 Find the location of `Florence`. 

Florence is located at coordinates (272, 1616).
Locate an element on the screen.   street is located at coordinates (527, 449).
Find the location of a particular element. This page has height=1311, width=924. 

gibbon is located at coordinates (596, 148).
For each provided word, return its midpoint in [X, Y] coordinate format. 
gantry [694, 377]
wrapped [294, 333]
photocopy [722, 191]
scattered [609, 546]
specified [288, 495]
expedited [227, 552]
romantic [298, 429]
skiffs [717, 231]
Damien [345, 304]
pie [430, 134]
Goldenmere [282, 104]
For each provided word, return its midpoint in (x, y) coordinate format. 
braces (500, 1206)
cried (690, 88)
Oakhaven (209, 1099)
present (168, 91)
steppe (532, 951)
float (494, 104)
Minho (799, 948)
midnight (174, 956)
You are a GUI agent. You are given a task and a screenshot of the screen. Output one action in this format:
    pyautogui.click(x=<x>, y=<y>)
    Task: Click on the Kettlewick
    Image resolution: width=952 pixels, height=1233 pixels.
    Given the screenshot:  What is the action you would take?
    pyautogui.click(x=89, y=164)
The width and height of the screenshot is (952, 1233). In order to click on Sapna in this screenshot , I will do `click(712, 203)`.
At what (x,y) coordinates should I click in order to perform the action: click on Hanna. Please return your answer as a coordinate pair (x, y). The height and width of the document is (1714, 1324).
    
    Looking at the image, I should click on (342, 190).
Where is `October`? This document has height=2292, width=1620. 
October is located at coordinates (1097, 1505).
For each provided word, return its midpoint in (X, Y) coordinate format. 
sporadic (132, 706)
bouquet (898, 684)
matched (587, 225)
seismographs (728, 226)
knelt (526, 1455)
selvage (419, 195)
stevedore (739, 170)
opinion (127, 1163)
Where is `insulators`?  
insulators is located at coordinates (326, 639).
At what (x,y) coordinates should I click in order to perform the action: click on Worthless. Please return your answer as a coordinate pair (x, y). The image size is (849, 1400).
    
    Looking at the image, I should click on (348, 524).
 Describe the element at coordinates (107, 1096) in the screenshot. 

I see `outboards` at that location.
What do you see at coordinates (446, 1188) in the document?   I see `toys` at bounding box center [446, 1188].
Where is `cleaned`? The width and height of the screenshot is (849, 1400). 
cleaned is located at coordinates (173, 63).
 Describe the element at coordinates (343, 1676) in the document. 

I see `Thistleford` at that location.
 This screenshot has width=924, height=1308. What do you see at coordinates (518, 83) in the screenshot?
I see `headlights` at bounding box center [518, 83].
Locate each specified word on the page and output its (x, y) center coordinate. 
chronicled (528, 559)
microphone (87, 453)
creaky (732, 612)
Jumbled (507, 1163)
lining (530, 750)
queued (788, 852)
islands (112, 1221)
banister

━━━━━━━━━━━━━━━━

-- The task --
Copy every one of the records above word for word, with no changes.

-- Reply --
 Find the location of `Florence`. 

Florence is located at coordinates (272, 1616).
Locate an element on the screen.   street is located at coordinates (527, 449).
Find the location of a particular element. This page has height=1311, width=924. 

gibbon is located at coordinates (596, 148).
For each provided word, return its midpoint in [X, Y] coordinate format. 
gantry [694, 377]
wrapped [294, 333]
photocopy [722, 191]
scattered [609, 546]
specified [288, 495]
expedited [227, 552]
romantic [298, 429]
skiffs [717, 231]
Damien [345, 304]
pie [430, 134]
Goldenmere [282, 104]
For each provided word, return its midpoint in (x, y) coordinate format. 
braces (500, 1206)
cried (690, 88)
Oakhaven (209, 1099)
present (168, 91)
steppe (532, 951)
float (494, 104)
Minho (799, 948)
midnight (174, 956)
You are a GUI agent. You are given a task and a screenshot of the screen. Output one action in this format:
    pyautogui.click(x=<x>, y=<y>)
    Task: Click on the Kettlewick
    Image resolution: width=952 pixels, height=1233 pixels.
    Given the screenshot:  What is the action you would take?
    pyautogui.click(x=89, y=164)
The width and height of the screenshot is (952, 1233). In order to click on Sapna in this screenshot , I will do `click(712, 203)`.
At what (x,y) coordinates should I click in order to perform the action: click on Hanna. Please return your answer as a coordinate pair (x, y). The height and width of the document is (1714, 1324).
    
    Looking at the image, I should click on (342, 190).
Where is `October`? This document has height=2292, width=1620. 
October is located at coordinates (1097, 1505).
For each provided word, return its midpoint in (X, Y) coordinate format. 
sporadic (132, 706)
bouquet (898, 684)
matched (587, 225)
seismographs (728, 226)
knelt (526, 1455)
selvage (419, 195)
stevedore (739, 170)
opinion (127, 1163)
Where is `insulators`?  
insulators is located at coordinates (326, 639).
At what (x,y) coordinates should I click in order to perform the action: click on Worthless. Please return your answer as a coordinate pair (x, y). The image size is (849, 1400).
    
    Looking at the image, I should click on (348, 524).
 Describe the element at coordinates (107, 1096) in the screenshot. 

I see `outboards` at that location.
What do you see at coordinates (446, 1188) in the document?   I see `toys` at bounding box center [446, 1188].
Where is `cleaned`? The width and height of the screenshot is (849, 1400). 
cleaned is located at coordinates (173, 63).
 Describe the element at coordinates (343, 1676) in the document. 

I see `Thistleford` at that location.
 This screenshot has width=924, height=1308. What do you see at coordinates (518, 83) in the screenshot?
I see `headlights` at bounding box center [518, 83].
Locate each specified word on the page and output its (x, y) center coordinate. 
chronicled (528, 559)
microphone (87, 453)
creaky (732, 612)
Jumbled (507, 1163)
lining (530, 750)
queued (788, 852)
islands (112, 1221)
banister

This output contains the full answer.